Word for word, write out the entries that follow, omitting all pictures.

— Exercise data —
┌────────

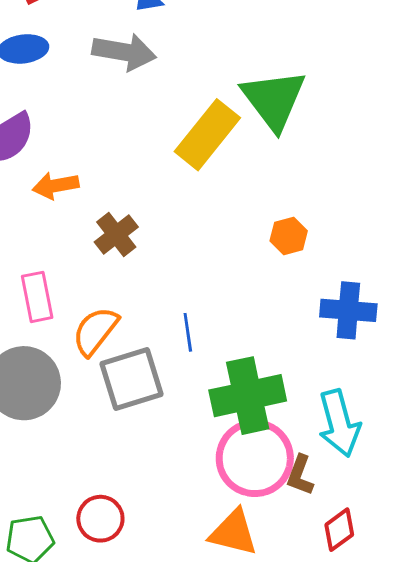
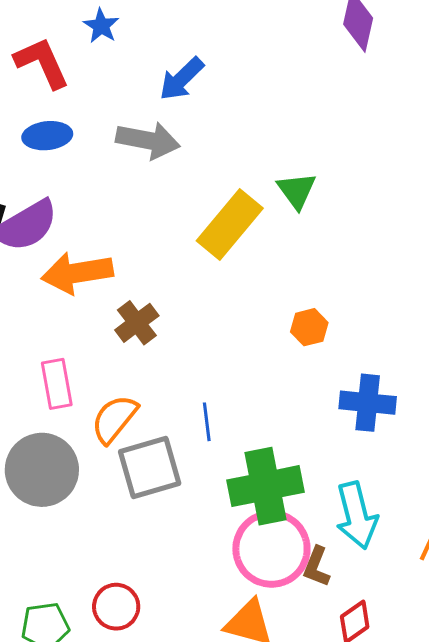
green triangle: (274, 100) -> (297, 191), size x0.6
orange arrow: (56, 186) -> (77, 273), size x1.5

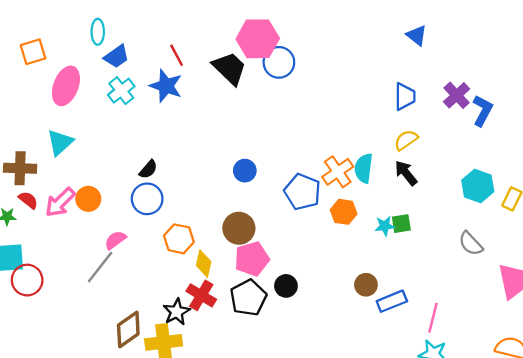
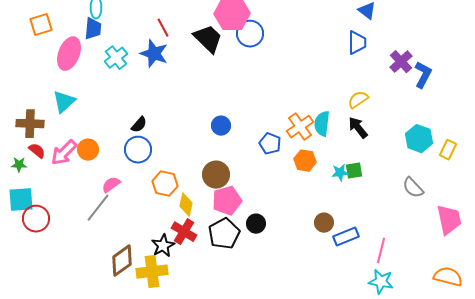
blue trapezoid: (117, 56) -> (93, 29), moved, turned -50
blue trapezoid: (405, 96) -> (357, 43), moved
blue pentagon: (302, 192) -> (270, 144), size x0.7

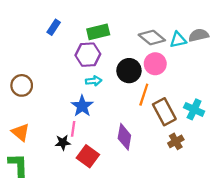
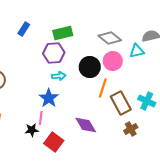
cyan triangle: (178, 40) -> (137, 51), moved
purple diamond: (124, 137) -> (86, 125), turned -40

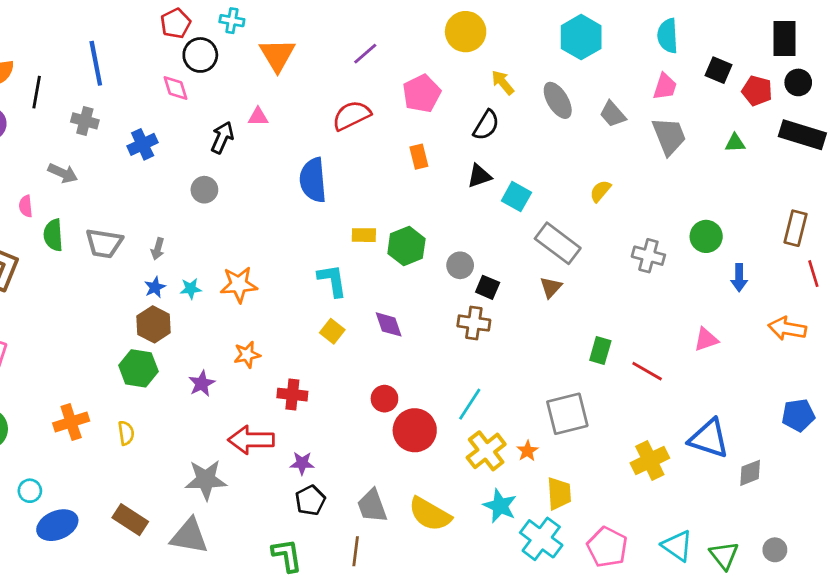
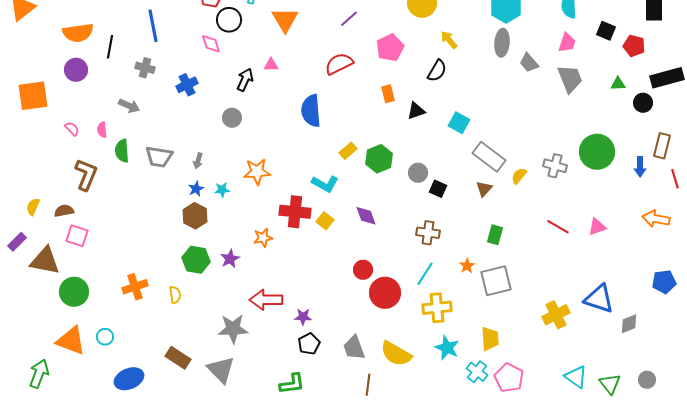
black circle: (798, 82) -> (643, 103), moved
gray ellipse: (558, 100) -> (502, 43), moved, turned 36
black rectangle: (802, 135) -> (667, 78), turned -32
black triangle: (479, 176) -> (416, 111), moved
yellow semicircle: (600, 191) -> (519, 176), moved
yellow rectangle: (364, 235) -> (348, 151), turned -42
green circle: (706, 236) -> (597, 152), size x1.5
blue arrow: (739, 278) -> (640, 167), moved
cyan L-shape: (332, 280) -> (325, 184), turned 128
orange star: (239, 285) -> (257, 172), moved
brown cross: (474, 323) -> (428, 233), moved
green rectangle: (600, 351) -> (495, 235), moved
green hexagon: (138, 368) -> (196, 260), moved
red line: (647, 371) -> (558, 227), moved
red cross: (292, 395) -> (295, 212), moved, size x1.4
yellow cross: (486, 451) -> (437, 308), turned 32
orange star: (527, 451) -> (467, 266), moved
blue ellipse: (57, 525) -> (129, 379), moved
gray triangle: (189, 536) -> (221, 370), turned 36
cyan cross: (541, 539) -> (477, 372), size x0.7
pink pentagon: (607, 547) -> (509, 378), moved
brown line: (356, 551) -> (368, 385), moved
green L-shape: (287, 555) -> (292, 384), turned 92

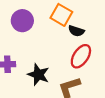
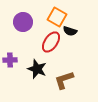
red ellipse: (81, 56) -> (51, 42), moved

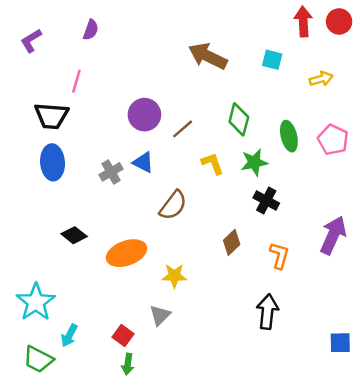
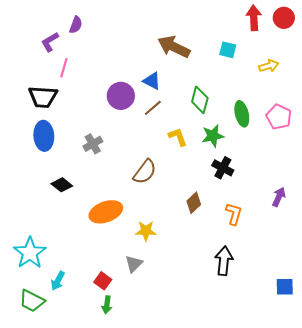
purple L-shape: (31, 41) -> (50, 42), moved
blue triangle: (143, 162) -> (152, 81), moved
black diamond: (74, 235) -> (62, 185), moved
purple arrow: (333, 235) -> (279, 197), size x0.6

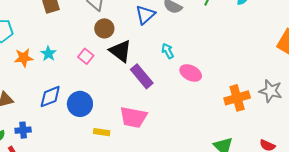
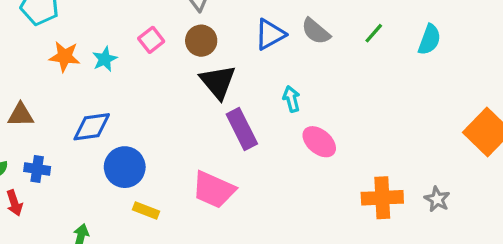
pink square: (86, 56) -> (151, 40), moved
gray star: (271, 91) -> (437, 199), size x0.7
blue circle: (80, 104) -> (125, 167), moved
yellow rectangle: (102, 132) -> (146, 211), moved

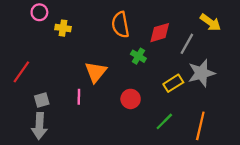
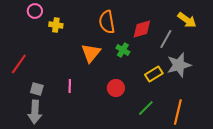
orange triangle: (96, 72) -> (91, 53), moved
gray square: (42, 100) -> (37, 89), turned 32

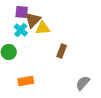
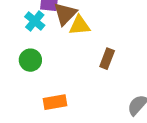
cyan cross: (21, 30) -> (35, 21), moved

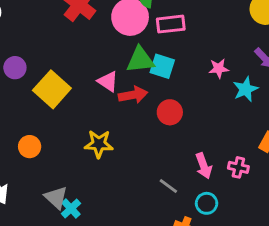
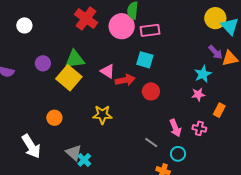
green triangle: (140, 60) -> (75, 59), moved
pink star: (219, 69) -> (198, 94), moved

└────────

— Solution —
green triangle: (274, 100) -> (297, 191), size x0.6
orange arrow: (56, 186) -> (77, 273), size x1.5

blue trapezoid: (117, 56) -> (93, 29), moved, turned -50
blue trapezoid: (405, 96) -> (357, 43), moved
blue pentagon: (302, 192) -> (270, 144), size x0.7

cyan triangle: (178, 40) -> (137, 51), moved
purple diamond: (124, 137) -> (86, 125), turned -40

black circle: (798, 82) -> (643, 103), moved
gray ellipse: (558, 100) -> (502, 43), moved, turned 36
black rectangle: (802, 135) -> (667, 78), turned -32
black triangle: (479, 176) -> (416, 111), moved
yellow semicircle: (600, 191) -> (519, 176), moved
yellow rectangle: (364, 235) -> (348, 151), turned -42
green circle: (706, 236) -> (597, 152), size x1.5
blue arrow: (739, 278) -> (640, 167), moved
cyan L-shape: (332, 280) -> (325, 184), turned 128
orange star: (239, 285) -> (257, 172), moved
brown cross: (474, 323) -> (428, 233), moved
green rectangle: (600, 351) -> (495, 235), moved
green hexagon: (138, 368) -> (196, 260), moved
red line: (647, 371) -> (558, 227), moved
red cross: (292, 395) -> (295, 212), moved, size x1.4
yellow cross: (486, 451) -> (437, 308), turned 32
orange star: (527, 451) -> (467, 266), moved
blue ellipse: (57, 525) -> (129, 379), moved
gray triangle: (189, 536) -> (221, 370), turned 36
cyan cross: (541, 539) -> (477, 372), size x0.7
pink pentagon: (607, 547) -> (509, 378), moved
brown line: (356, 551) -> (368, 385), moved
green L-shape: (287, 555) -> (292, 384), turned 92

red ellipse: (81, 56) -> (51, 42), moved

purple L-shape: (31, 41) -> (50, 42), moved
blue triangle: (143, 162) -> (152, 81), moved
black diamond: (74, 235) -> (62, 185), moved
purple arrow: (333, 235) -> (279, 197), size x0.6

pink square: (86, 56) -> (151, 40), moved
gray star: (271, 91) -> (437, 199), size x0.7
blue circle: (80, 104) -> (125, 167), moved
yellow rectangle: (102, 132) -> (146, 211), moved

orange triangle: (96, 72) -> (91, 53), moved
gray square: (42, 100) -> (37, 89), turned 32

cyan cross: (21, 30) -> (35, 21), moved

green triangle: (140, 60) -> (75, 59), moved
pink star: (219, 69) -> (198, 94), moved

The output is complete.